▶ Dataset records
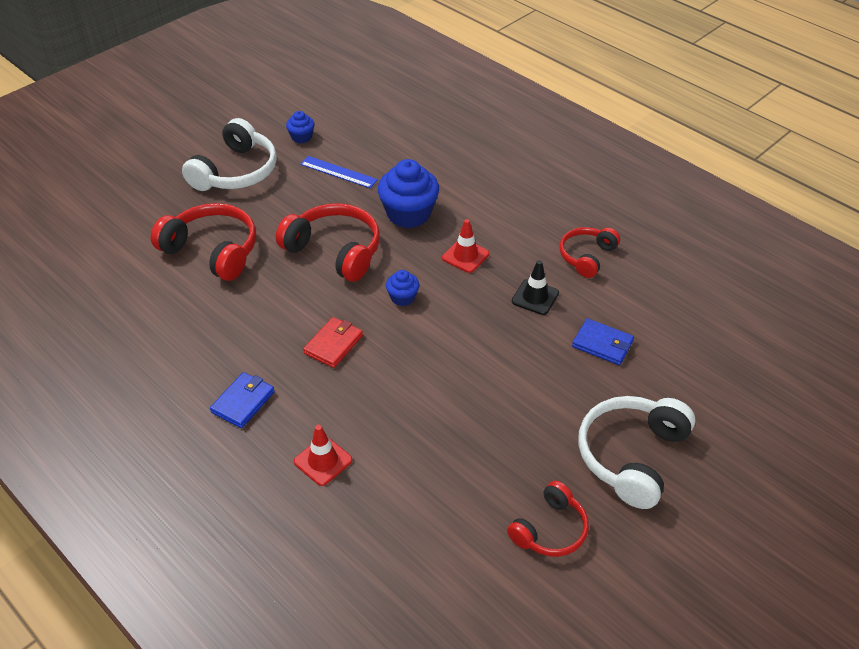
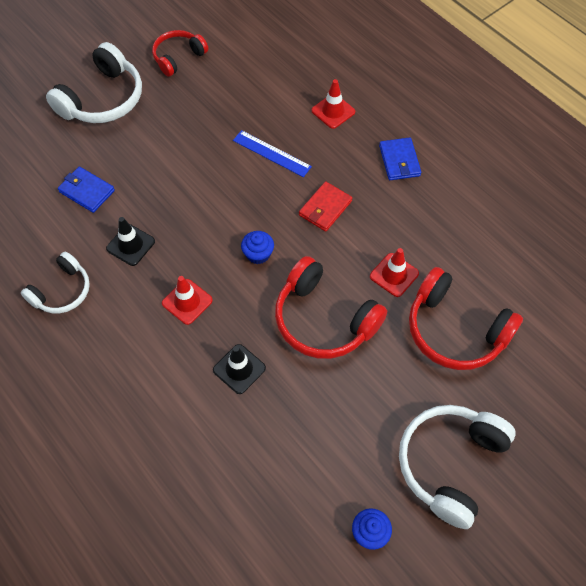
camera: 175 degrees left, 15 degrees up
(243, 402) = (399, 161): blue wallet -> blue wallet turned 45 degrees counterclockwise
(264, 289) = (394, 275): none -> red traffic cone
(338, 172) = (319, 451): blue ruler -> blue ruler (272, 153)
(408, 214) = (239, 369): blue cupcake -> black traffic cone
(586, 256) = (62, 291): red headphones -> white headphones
==
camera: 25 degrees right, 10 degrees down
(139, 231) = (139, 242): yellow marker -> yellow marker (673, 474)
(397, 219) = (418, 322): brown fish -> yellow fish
---
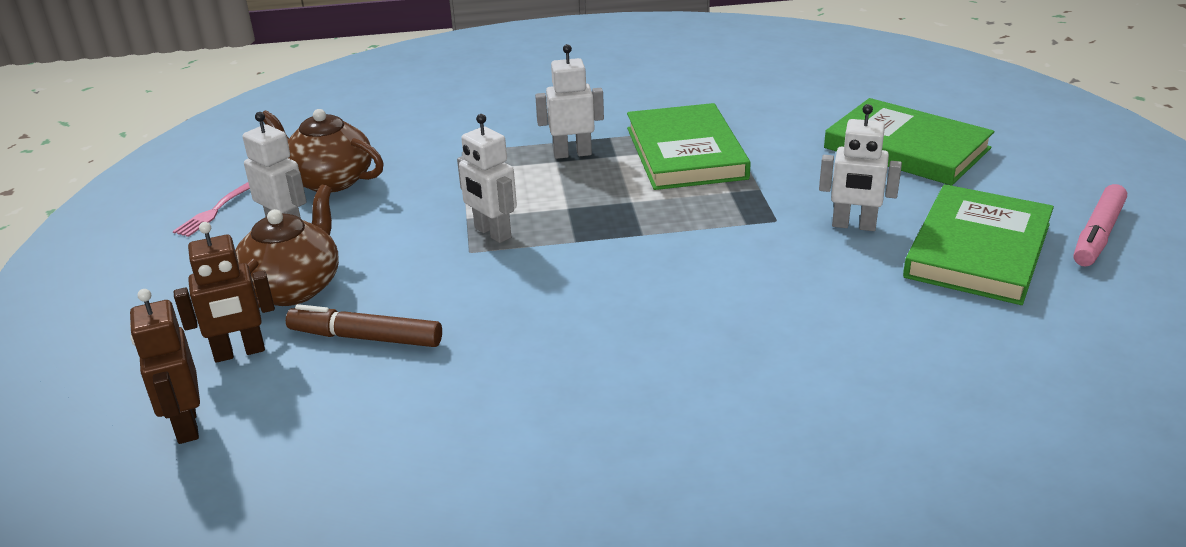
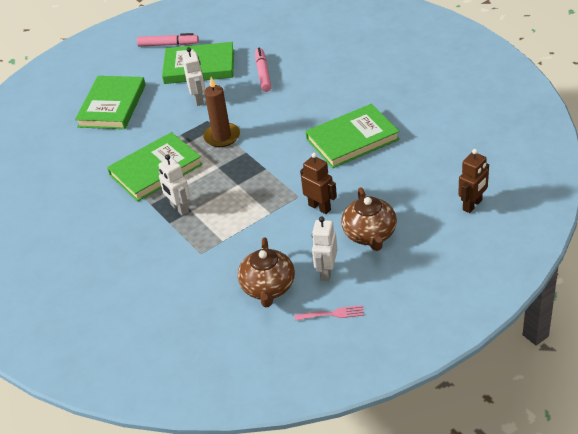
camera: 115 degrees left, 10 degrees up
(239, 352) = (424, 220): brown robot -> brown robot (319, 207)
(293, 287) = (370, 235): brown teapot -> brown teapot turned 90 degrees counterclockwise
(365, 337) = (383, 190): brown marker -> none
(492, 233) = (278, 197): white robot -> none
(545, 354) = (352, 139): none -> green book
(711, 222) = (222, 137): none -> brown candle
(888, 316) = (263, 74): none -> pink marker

▶ Directions
Where the string "white" occurs in the data, return the whole line.

▶ Task result
(586, 256) = (62, 291): red headphones -> white headphones
(492, 233) = (278, 197): white robot -> none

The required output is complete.